▶ _EXERCISE DETAILS_
From the listing below, output the lines between the one with "(579, 345) = (613, 152): white" and the one with "(507, 244) = (461, 245): yellow", including those two, and nothing else. Pictures are not copied.

▶ _SUPPLIED MATERIAL_

************

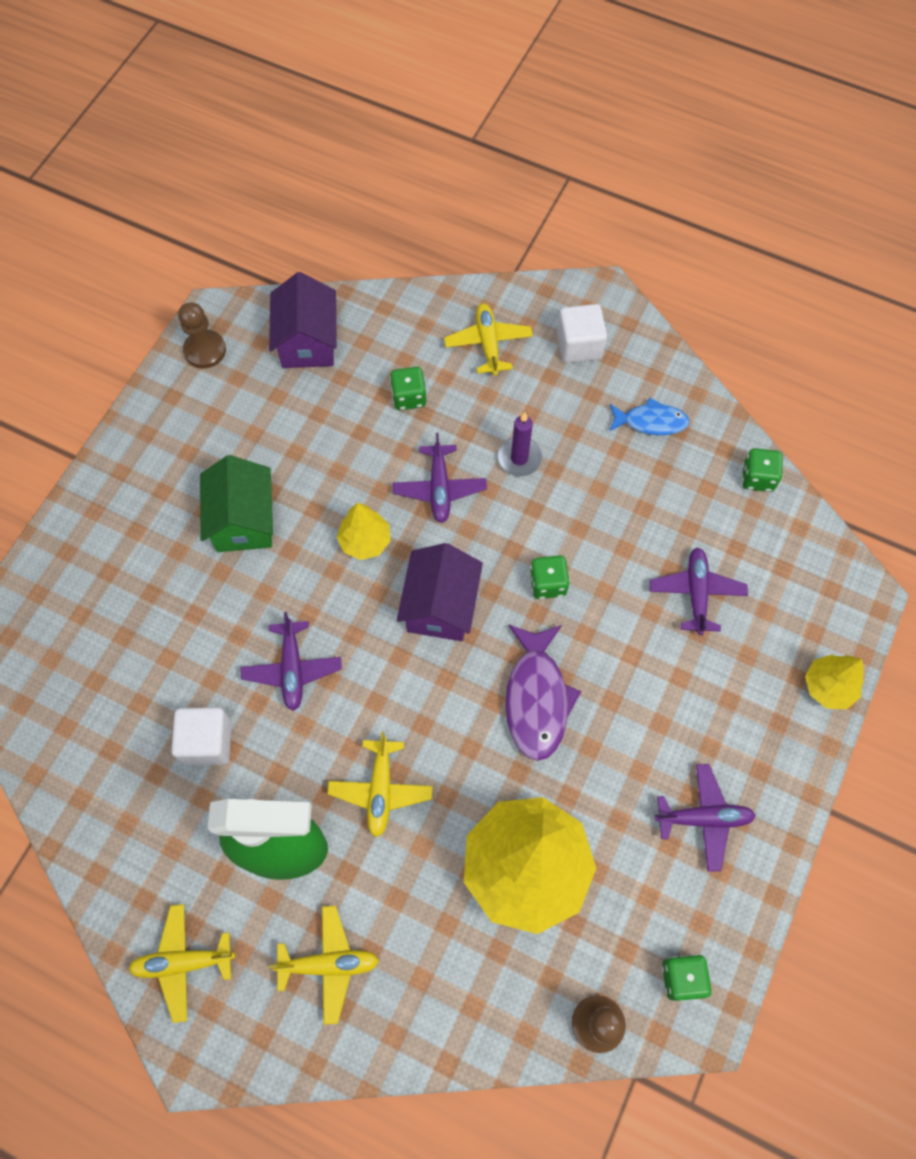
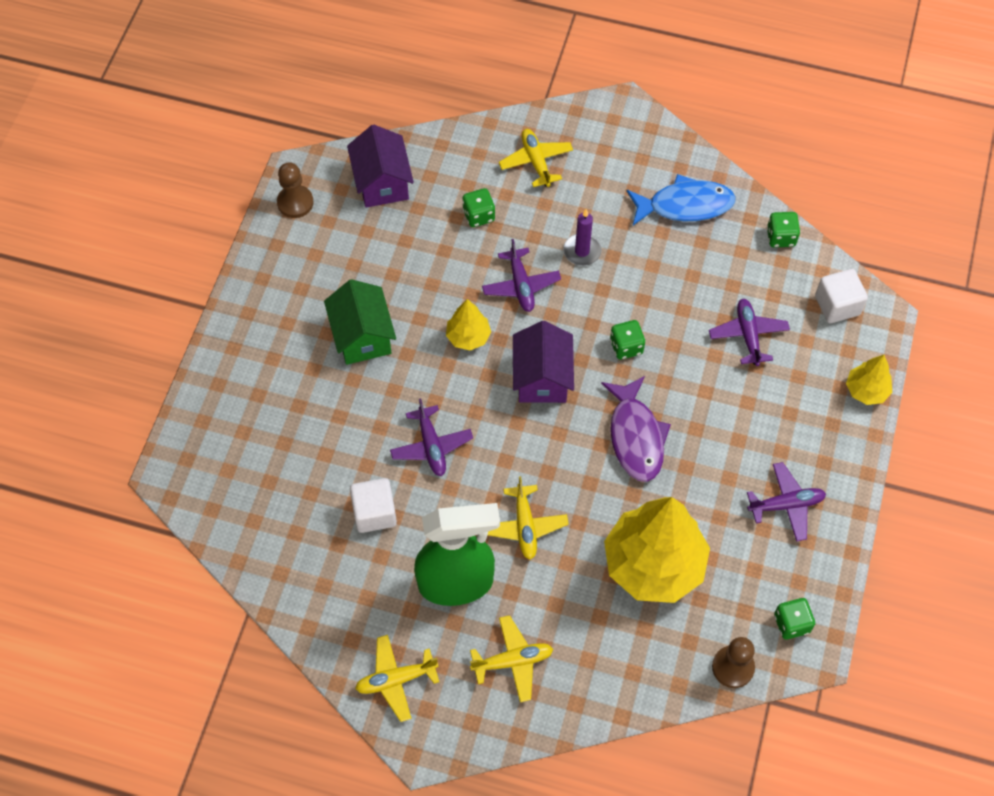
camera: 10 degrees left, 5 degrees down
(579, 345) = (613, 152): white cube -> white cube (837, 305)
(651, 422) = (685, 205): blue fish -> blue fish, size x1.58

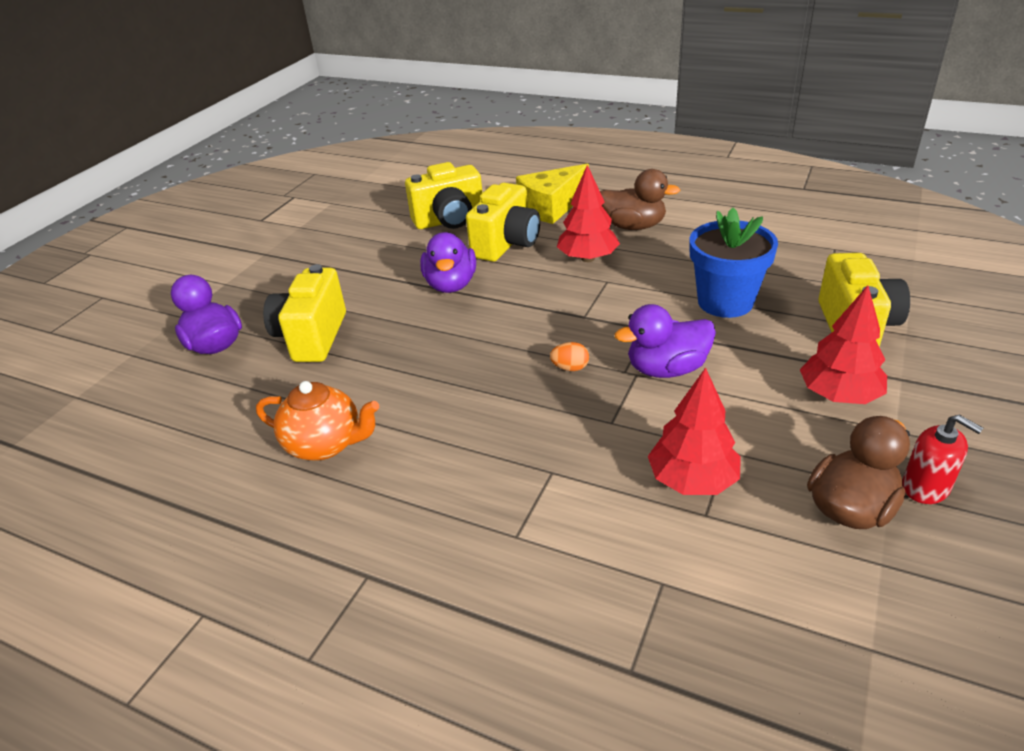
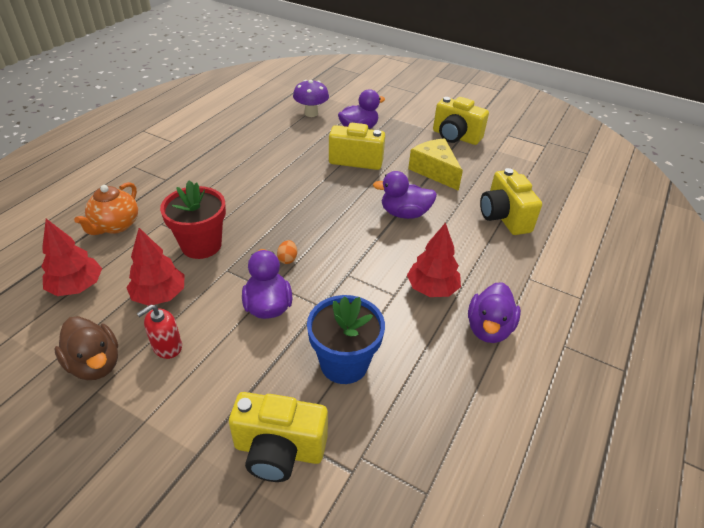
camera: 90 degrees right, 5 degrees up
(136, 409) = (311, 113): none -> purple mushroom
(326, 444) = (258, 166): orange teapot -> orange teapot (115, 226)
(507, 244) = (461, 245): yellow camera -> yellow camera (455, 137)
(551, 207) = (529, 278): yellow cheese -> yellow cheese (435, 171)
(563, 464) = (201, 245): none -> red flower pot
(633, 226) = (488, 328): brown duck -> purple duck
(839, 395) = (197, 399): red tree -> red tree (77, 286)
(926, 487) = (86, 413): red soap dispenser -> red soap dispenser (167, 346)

************

▶ _SOLUTION FOR THIS PROBLEM_
(579, 345) = (613, 152): white cube -> white cube (837, 305)
(651, 422) = (685, 205): blue fish -> blue fish, size x1.58

camera: 90 degrees right, 5 degrees up
(136, 409) = (311, 113): none -> purple mushroom
(326, 444) = (258, 166): orange teapot -> orange teapot (115, 226)
(507, 244) = (461, 245): yellow camera -> yellow camera (455, 137)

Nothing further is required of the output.